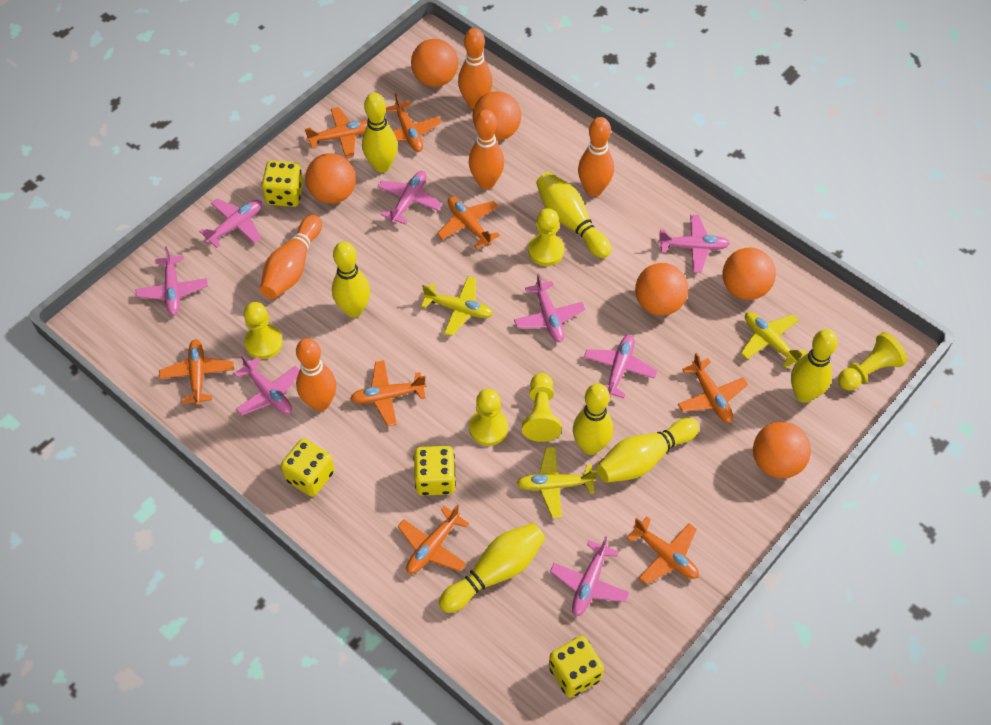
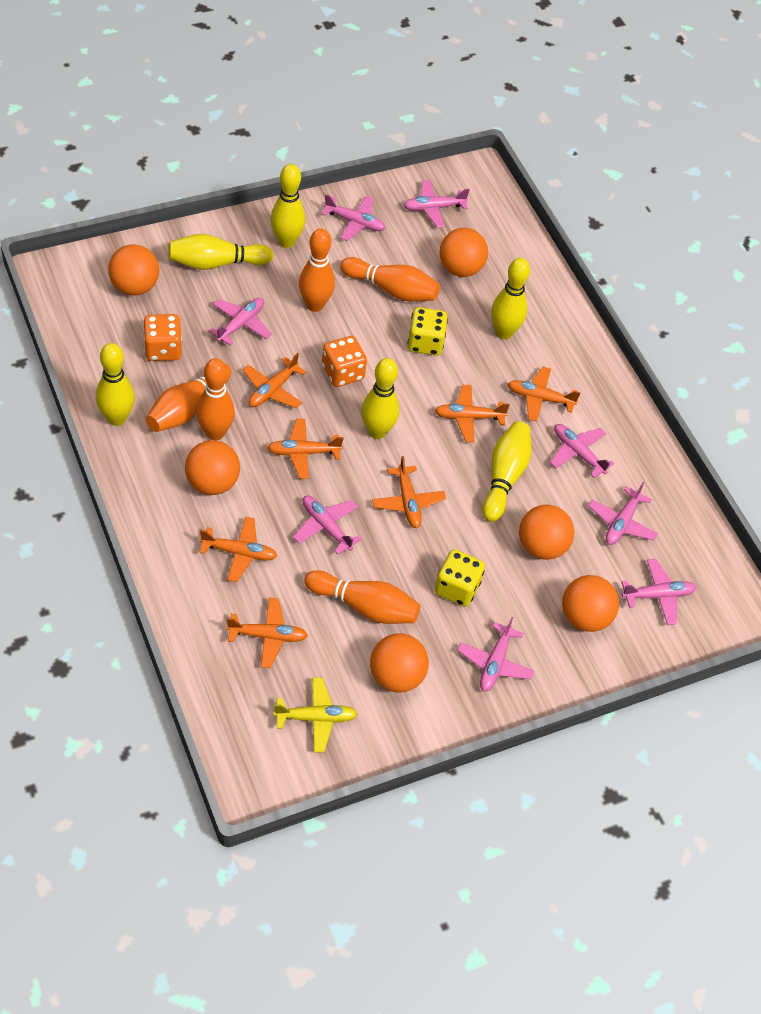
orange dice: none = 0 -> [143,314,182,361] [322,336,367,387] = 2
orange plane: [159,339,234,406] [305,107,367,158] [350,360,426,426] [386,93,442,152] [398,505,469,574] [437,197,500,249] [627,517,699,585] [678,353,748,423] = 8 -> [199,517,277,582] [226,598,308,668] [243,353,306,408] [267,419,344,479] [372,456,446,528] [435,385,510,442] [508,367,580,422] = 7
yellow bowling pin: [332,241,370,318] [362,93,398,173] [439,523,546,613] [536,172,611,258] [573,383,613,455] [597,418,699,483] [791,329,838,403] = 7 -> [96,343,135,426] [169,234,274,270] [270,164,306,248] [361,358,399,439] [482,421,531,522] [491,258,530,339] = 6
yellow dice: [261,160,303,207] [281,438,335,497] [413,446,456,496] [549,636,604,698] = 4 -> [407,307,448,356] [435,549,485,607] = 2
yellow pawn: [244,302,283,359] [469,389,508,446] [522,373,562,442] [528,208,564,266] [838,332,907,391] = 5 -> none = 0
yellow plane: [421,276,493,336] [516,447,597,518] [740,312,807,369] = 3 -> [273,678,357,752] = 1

* _WHAT IS BEING ASKED_
Taking the entries above, write out exactly each line from the one holding "yellow bowling pin: [332,241,370,318]" to the one holding "yellow dice: [261,160,303,207]", both included, and stop there.

* _EXERCISE ANSWER_
yellow bowling pin: [332,241,370,318] [362,93,398,173] [439,523,546,613] [536,172,611,258] [573,383,613,455] [597,418,699,483] [791,329,838,403] = 7 -> [96,343,135,426] [169,234,274,270] [270,164,306,248] [361,358,399,439] [482,421,531,522] [491,258,530,339] = 6
yellow dice: [261,160,303,207] [281,438,335,497] [413,446,456,496] [549,636,604,698] = 4 -> [407,307,448,356] [435,549,485,607] = 2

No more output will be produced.